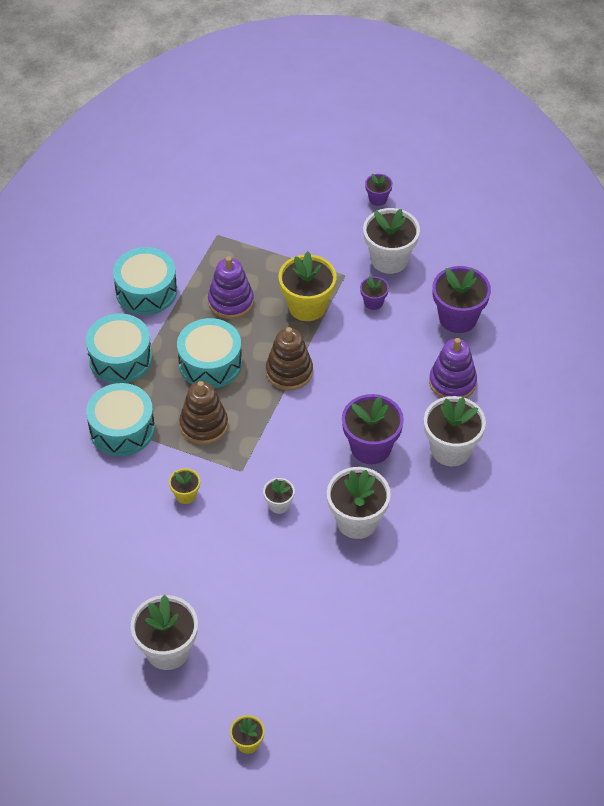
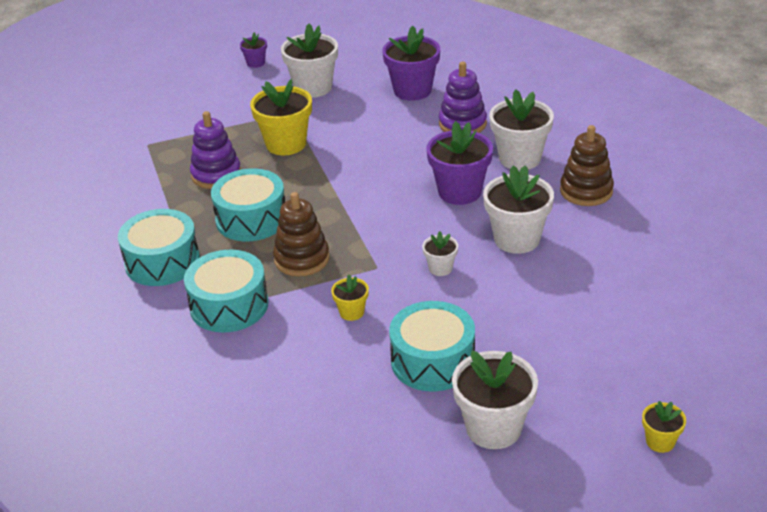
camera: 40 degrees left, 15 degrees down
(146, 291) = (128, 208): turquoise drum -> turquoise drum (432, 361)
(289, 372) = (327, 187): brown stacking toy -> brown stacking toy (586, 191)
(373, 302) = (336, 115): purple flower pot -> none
-=-=-=-=-
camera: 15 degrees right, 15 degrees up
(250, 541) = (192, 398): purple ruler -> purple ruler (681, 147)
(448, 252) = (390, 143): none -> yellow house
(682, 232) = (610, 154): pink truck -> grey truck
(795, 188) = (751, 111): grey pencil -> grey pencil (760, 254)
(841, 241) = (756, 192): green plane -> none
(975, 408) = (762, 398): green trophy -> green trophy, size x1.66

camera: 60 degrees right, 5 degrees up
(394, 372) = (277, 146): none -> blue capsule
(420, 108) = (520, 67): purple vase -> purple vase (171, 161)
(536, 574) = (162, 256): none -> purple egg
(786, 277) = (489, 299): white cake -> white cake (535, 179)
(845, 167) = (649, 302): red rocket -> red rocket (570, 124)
-=-=-=-=-
- _Aim of the task_
Both end lines included, restate word for word the lines above from the line with "camera: 40 degrees left, 15 degrees down" to the line with "(373, 302) = (336, 115): purple", and nothing else.

- _Reply to the task_
camera: 40 degrees left, 15 degrees down
(146, 291) = (128, 208): turquoise drum -> turquoise drum (432, 361)
(289, 372) = (327, 187): brown stacking toy -> brown stacking toy (586, 191)
(373, 302) = (336, 115): purple flower pot -> none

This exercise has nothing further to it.